▶ Exercise prompt: Return the data below unaltered, but strip out the pictures.

▶ The data:

== Segment start ==

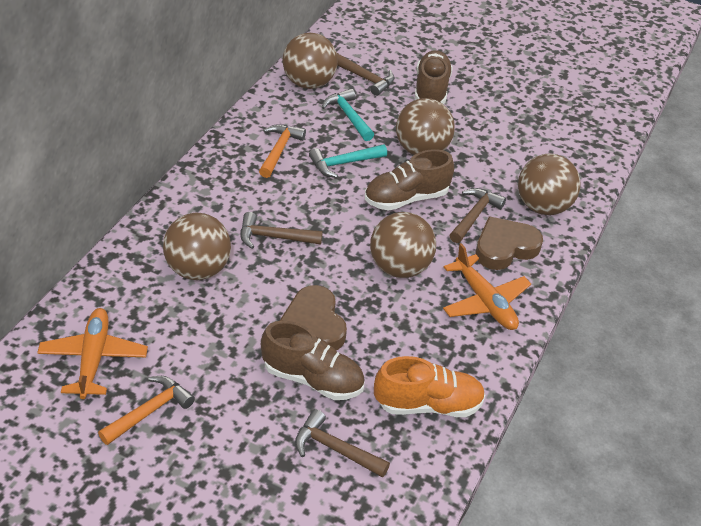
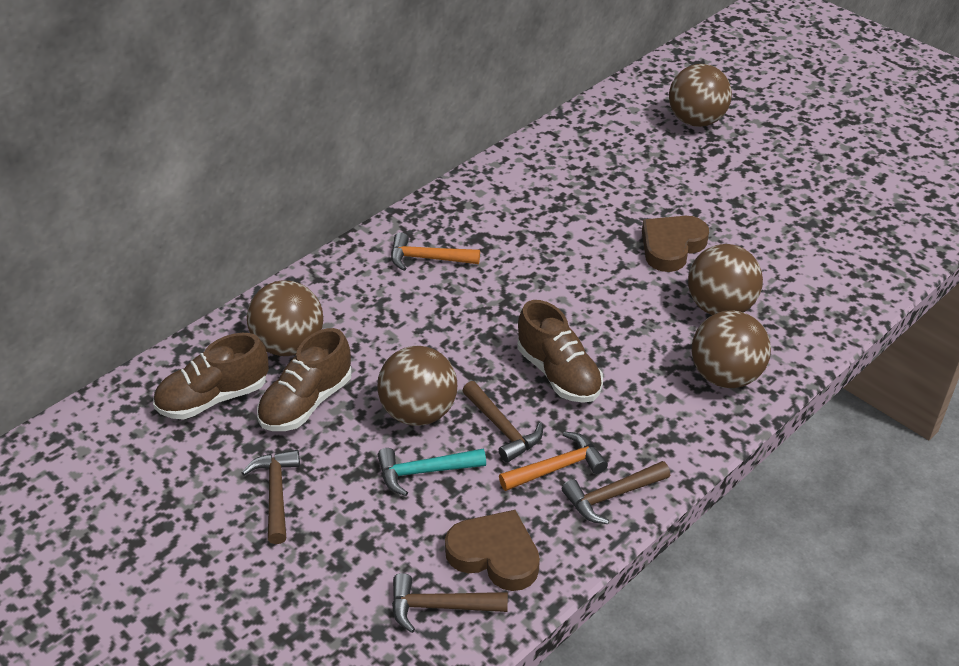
orange plane: 2 -> 0
orange shoe: 1 -> 0
turquoise hammer: 2 -> 1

== Segment end ==

▶ Exercise output:
orange plane: 2 -> 0
orange shoe: 1 -> 0
turquoise hammer: 2 -> 1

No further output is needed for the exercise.